> **Your objective**
Would you write out the entries that follow word for word, omitting any images?

> **Entries shown**
○ ○ ○ ○

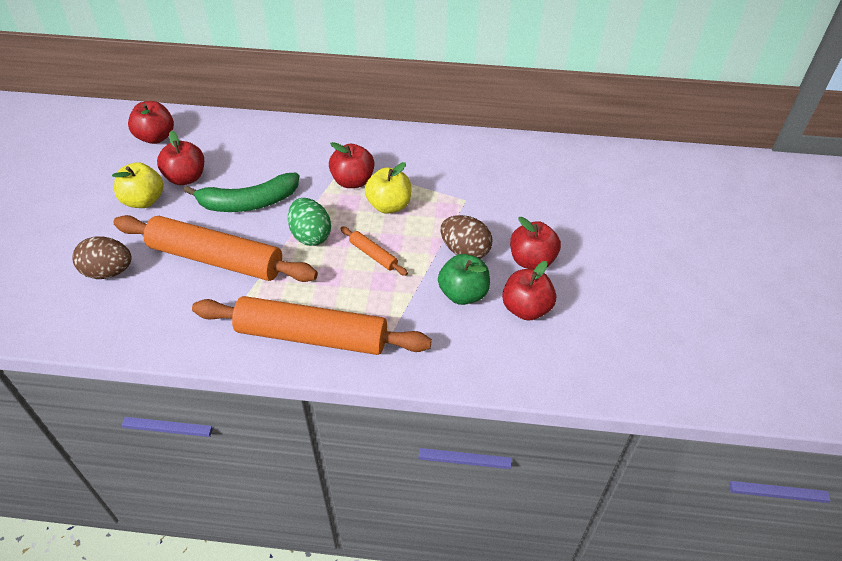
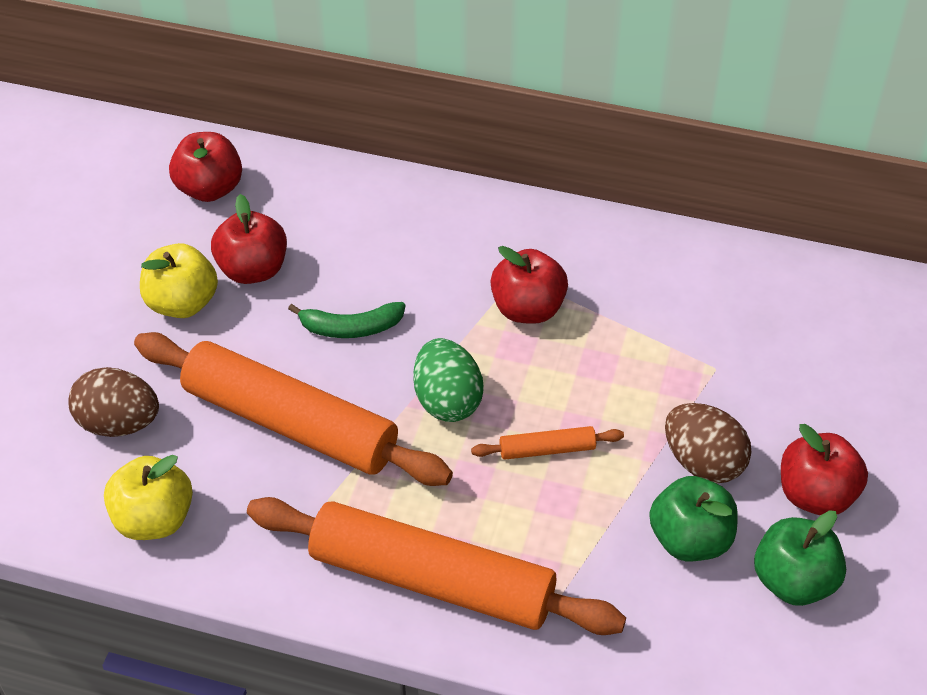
camera: 10 degrees right, 0 degrees up
(249, 202) = (351, 328): green banana -> green banana, size x0.62
(373, 255) = (547, 450): orange rolling pin -> orange rolling pin turned 60 degrees counterclockwise
(389, 205) = (584, 362): yellow apple -> yellow apple (154, 519)
(526, 308) = (793, 581): red apple -> green apple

○ ○ ○ ○

> **Solution to the problem**
camera: 10 degrees right, 0 degrees up
(249, 202) = (351, 328): green banana -> green banana, size x0.62
(373, 255) = (547, 450): orange rolling pin -> orange rolling pin turned 60 degrees counterclockwise
(389, 205) = (584, 362): yellow apple -> yellow apple (154, 519)
(526, 308) = (793, 581): red apple -> green apple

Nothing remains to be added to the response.